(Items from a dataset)
════

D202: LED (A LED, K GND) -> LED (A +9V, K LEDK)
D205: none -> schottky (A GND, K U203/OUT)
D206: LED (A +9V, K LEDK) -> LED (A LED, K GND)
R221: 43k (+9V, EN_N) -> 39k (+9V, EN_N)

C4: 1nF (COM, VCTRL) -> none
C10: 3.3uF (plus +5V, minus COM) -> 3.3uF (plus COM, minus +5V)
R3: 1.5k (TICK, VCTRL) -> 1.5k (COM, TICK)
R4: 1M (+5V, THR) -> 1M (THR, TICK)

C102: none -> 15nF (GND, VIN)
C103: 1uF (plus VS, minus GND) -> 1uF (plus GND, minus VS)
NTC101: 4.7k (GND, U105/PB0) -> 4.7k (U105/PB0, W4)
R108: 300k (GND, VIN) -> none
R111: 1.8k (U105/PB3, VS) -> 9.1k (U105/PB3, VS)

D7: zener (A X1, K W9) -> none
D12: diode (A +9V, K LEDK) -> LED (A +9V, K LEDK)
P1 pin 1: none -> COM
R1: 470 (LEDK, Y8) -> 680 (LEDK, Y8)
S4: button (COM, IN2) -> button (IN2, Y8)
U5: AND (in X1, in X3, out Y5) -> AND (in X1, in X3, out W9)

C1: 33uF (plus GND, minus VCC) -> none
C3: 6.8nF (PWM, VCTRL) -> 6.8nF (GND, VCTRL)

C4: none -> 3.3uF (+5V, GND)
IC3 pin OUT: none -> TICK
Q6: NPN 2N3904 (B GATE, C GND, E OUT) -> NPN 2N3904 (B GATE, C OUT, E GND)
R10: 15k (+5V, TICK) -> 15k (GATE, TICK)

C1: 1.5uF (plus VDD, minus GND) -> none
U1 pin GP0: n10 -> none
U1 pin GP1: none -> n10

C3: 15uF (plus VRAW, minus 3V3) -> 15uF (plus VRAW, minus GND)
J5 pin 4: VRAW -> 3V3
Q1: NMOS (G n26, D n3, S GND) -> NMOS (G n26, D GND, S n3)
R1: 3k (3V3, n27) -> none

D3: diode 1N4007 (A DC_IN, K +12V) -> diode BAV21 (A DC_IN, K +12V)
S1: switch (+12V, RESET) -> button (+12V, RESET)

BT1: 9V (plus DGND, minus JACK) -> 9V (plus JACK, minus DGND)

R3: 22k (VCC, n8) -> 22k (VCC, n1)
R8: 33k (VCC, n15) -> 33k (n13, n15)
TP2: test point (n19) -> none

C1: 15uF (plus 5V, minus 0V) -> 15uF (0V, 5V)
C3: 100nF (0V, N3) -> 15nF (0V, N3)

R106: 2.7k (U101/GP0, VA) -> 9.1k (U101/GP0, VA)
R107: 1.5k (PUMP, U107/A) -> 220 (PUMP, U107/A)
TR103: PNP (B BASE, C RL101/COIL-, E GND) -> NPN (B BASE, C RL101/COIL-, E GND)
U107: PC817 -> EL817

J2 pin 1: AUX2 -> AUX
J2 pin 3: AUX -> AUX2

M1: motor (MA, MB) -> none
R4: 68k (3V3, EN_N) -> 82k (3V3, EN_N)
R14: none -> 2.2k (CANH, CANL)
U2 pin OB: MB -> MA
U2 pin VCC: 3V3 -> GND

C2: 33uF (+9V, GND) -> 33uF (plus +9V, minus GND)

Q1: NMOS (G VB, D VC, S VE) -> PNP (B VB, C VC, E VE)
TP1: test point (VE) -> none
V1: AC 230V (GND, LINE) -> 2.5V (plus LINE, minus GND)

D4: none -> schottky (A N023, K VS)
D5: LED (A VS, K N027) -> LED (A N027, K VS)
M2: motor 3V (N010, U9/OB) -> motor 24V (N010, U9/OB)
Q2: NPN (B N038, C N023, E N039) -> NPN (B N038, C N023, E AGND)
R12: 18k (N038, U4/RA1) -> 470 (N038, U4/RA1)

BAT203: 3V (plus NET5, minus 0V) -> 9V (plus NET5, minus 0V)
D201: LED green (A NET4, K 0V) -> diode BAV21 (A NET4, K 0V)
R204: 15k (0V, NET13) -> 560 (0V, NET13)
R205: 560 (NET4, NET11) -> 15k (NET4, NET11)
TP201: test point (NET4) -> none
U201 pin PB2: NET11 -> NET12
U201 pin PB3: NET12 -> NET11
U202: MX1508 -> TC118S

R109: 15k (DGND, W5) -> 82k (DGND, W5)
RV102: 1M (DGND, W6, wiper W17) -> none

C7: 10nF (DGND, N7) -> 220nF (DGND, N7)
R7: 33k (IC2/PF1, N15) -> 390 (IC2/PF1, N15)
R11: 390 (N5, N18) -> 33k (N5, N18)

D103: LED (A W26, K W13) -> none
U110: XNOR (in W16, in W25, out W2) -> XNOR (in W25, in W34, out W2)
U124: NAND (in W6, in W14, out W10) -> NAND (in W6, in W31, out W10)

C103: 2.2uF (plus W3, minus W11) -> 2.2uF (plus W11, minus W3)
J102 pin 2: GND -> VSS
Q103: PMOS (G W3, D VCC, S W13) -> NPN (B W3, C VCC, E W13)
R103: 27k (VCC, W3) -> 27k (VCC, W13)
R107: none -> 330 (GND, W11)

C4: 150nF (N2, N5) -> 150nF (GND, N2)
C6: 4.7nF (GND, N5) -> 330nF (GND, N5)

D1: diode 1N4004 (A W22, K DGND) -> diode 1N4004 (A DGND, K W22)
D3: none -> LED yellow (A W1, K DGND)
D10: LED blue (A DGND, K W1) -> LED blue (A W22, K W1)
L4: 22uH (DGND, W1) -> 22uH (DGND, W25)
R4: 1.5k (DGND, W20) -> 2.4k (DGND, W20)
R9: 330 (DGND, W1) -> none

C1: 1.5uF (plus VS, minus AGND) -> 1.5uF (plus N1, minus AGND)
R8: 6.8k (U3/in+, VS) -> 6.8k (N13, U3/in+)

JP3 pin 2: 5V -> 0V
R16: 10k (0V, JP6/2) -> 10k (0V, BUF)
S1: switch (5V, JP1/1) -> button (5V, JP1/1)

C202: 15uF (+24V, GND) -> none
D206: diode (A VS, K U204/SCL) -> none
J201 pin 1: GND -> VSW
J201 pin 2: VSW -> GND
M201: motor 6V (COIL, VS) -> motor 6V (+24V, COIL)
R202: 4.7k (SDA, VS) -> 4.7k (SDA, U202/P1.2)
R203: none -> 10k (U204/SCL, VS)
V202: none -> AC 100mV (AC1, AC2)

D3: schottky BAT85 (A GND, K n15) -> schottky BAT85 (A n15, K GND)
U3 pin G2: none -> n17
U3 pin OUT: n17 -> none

════

*Prompt*
Your answer should consist solely of the lines above from the line with "IC3 pin OUT: none -> TICK" to the line with "R107: 1.5k (PUMP, U107/A)", both included, reproduced exactly.

*Solution to this task*
IC3 pin OUT: none -> TICK
Q6: NPN 2N3904 (B GATE, C GND, E OUT) -> NPN 2N3904 (B GATE, C OUT, E GND)
R10: 15k (+5V, TICK) -> 15k (GATE, TICK)

C1: 1.5uF (plus VDD, minus GND) -> none
U1 pin GP0: n10 -> none
U1 pin GP1: none -> n10

C3: 15uF (plus VRAW, minus 3V3) -> 15uF (plus VRAW, minus GND)
J5 pin 4: VRAW -> 3V3
Q1: NMOS (G n26, D n3, S GND) -> NMOS (G n26, D GND, S n3)
R1: 3k (3V3, n27) -> none

D3: diode 1N4007 (A DC_IN, K +12V) -> diode BAV21 (A DC_IN, K +12V)
S1: switch (+12V, RESET) -> button (+12V, RESET)

BT1: 9V (plus DGND, minus JACK) -> 9V (plus JACK, minus DGND)

R3: 22k (VCC, n8) -> 22k (VCC, n1)
R8: 33k (VCC, n15) -> 33k (n13, n15)
TP2: test point (n19) -> none

C1: 15uF (plus 5V, minus 0V) -> 15uF (0V, 5V)
C3: 100nF (0V, N3) -> 15nF (0V, N3)

R106: 2.7k (U101/GP0, VA) -> 9.1k (U101/GP0, VA)
R107: 1.5k (PUMP, U107/A) -> 220 (PUMP, U107/A)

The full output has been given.